_Given records_:
• • • • •

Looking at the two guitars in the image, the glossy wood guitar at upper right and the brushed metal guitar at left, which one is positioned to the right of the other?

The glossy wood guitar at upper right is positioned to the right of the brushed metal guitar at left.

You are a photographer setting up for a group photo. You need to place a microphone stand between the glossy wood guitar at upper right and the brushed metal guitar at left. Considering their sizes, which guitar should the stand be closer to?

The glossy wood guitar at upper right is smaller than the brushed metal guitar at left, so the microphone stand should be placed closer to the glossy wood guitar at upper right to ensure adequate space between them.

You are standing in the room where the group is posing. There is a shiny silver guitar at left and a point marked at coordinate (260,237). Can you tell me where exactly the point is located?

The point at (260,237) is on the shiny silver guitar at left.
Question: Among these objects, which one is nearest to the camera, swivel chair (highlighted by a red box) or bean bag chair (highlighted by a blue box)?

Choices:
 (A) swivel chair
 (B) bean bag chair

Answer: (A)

• • • • •

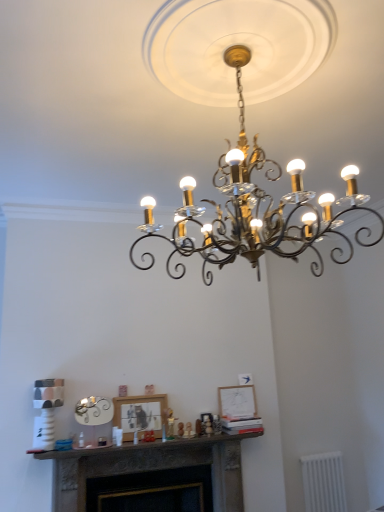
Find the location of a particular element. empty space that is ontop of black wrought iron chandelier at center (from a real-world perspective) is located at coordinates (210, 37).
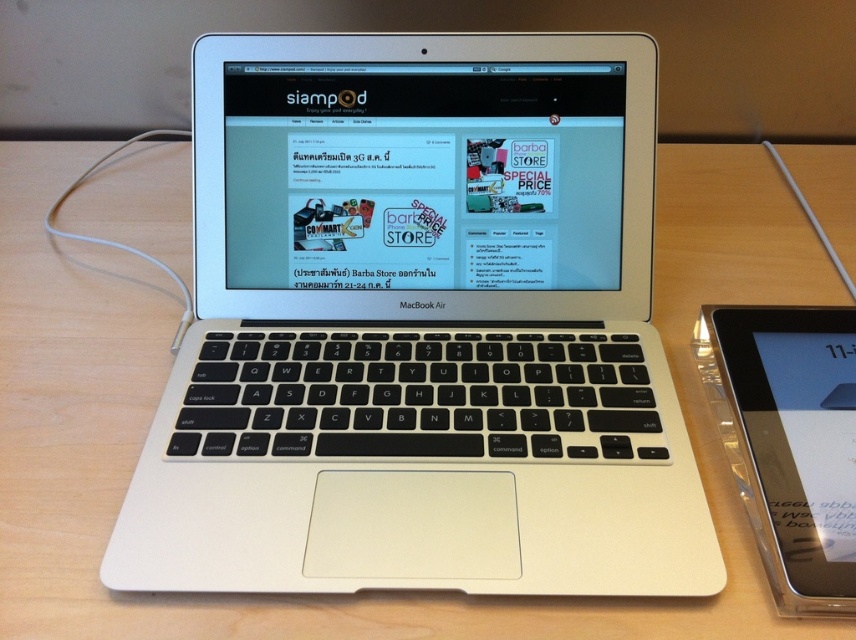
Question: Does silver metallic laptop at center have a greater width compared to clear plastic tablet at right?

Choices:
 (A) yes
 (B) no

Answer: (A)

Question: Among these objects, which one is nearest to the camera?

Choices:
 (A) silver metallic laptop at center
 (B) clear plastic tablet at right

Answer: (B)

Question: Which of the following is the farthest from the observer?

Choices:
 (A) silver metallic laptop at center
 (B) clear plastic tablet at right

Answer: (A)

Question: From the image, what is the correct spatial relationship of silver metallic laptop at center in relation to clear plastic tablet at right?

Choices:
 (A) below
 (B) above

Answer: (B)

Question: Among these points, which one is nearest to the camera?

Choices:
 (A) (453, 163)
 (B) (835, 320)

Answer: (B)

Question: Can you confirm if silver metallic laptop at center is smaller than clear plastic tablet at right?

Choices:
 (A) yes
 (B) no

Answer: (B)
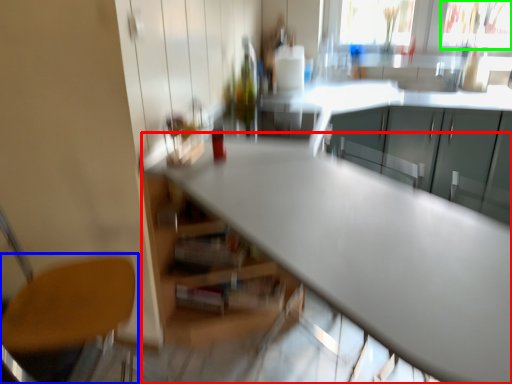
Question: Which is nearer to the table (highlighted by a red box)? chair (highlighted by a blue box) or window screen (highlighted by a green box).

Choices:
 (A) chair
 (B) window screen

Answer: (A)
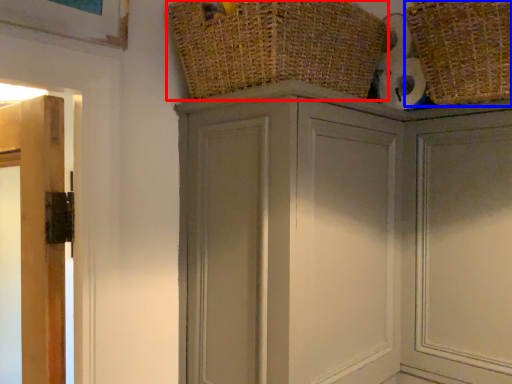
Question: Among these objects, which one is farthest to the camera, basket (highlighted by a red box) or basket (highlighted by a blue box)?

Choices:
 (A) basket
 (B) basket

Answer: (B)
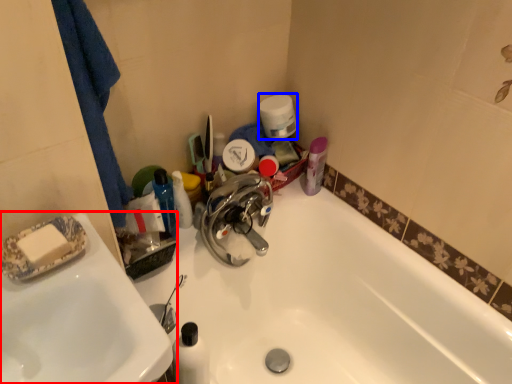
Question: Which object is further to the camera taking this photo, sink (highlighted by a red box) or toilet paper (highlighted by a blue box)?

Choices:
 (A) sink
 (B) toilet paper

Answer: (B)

• • • • •

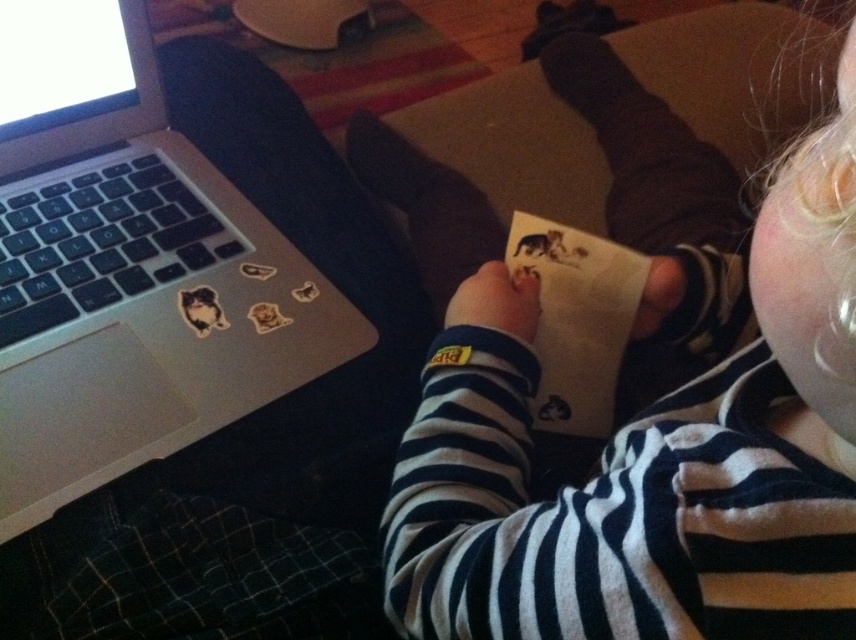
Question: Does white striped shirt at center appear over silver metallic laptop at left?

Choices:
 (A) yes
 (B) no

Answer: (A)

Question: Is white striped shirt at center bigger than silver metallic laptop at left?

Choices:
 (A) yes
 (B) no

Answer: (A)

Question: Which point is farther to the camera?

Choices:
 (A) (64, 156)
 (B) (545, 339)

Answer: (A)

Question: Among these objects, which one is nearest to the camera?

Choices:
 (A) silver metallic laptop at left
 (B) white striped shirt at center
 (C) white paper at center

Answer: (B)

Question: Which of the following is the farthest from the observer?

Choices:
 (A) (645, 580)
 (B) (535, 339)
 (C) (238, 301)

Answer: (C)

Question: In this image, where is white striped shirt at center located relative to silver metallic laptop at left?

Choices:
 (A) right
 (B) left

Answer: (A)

• • • • •

_Exercise_: Count the lines in the rows above that contain the string "blue", and reply with the number alone.

_Output of the exercise_: 4